### YOUR ASSIGNMENT
Could you restate the data word for word and drop the pictures?

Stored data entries
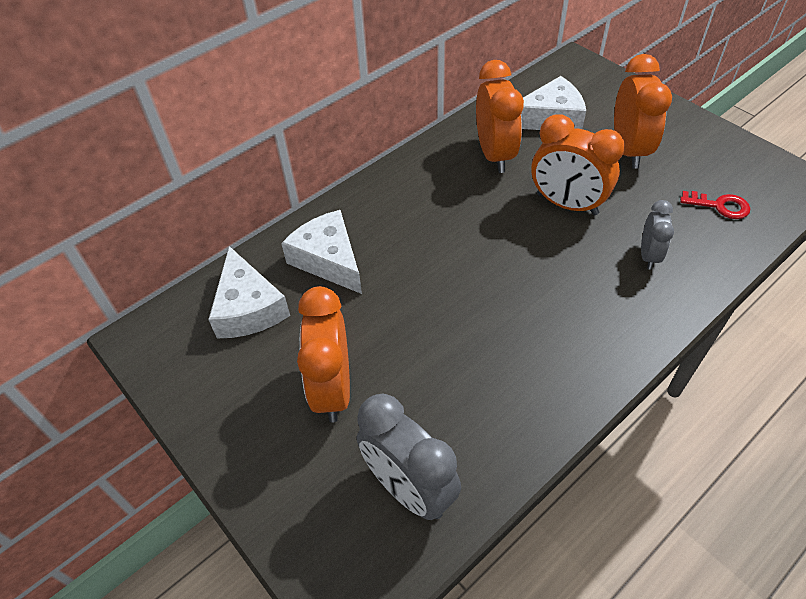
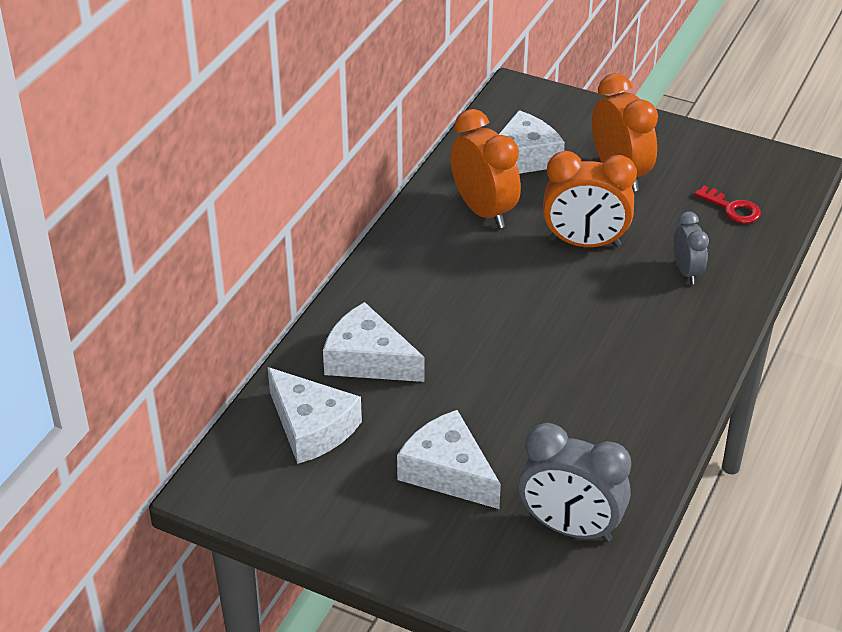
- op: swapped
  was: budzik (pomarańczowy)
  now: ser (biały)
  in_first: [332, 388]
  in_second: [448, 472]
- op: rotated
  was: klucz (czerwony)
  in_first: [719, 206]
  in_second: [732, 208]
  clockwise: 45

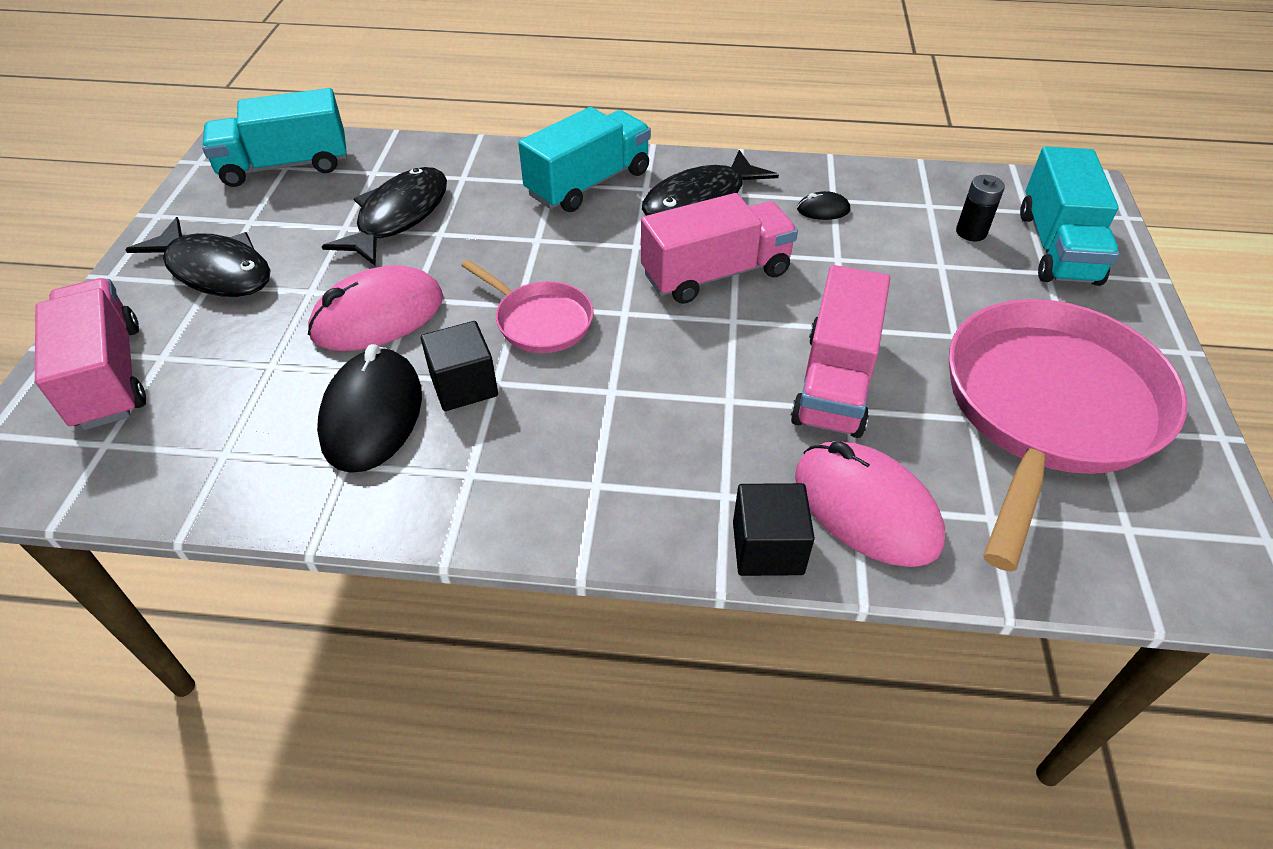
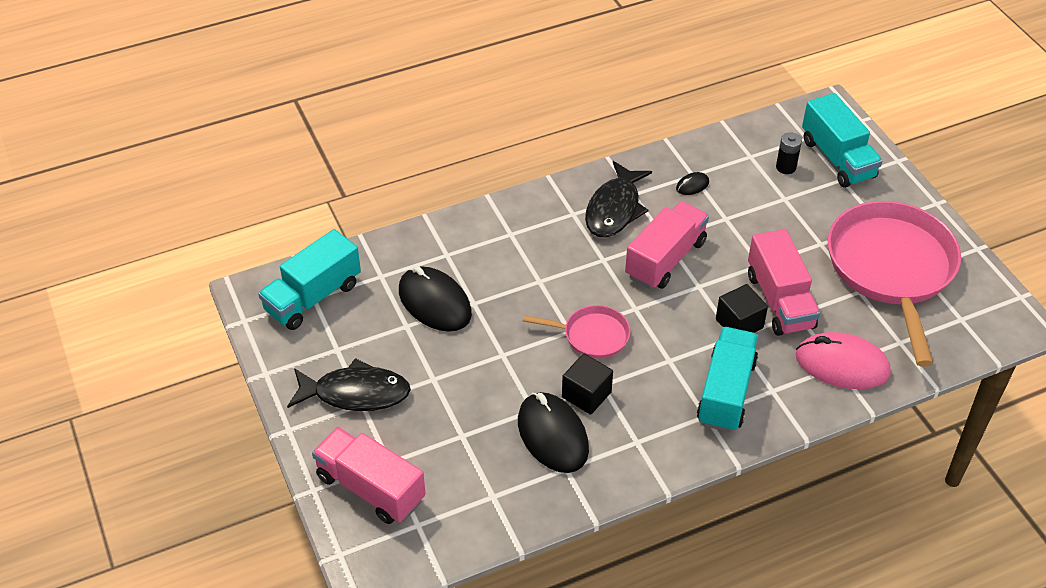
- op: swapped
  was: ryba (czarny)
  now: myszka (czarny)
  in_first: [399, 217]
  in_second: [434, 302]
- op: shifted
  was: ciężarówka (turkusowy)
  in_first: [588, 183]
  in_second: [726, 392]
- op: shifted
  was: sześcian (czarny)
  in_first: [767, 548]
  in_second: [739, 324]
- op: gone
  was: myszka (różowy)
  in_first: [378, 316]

### REPLY TO THE EXERCISE
- op: swapped
  was: budzik (pomarańczowy)
  now: ser (biały)
  in_first: [332, 388]
  in_second: [448, 472]
- op: rotated
  was: klucz (czerwony)
  in_first: [719, 206]
  in_second: [732, 208]
  clockwise: 45

- op: swapped
  was: ryba (czarny)
  now: myszka (czarny)
  in_first: [399, 217]
  in_second: [434, 302]
- op: shifted
  was: ciężarówka (turkusowy)
  in_first: [588, 183]
  in_second: [726, 392]
- op: shifted
  was: sześcian (czarny)
  in_first: [767, 548]
  in_second: [739, 324]
- op: gone
  was: myszka (różowy)
  in_first: [378, 316]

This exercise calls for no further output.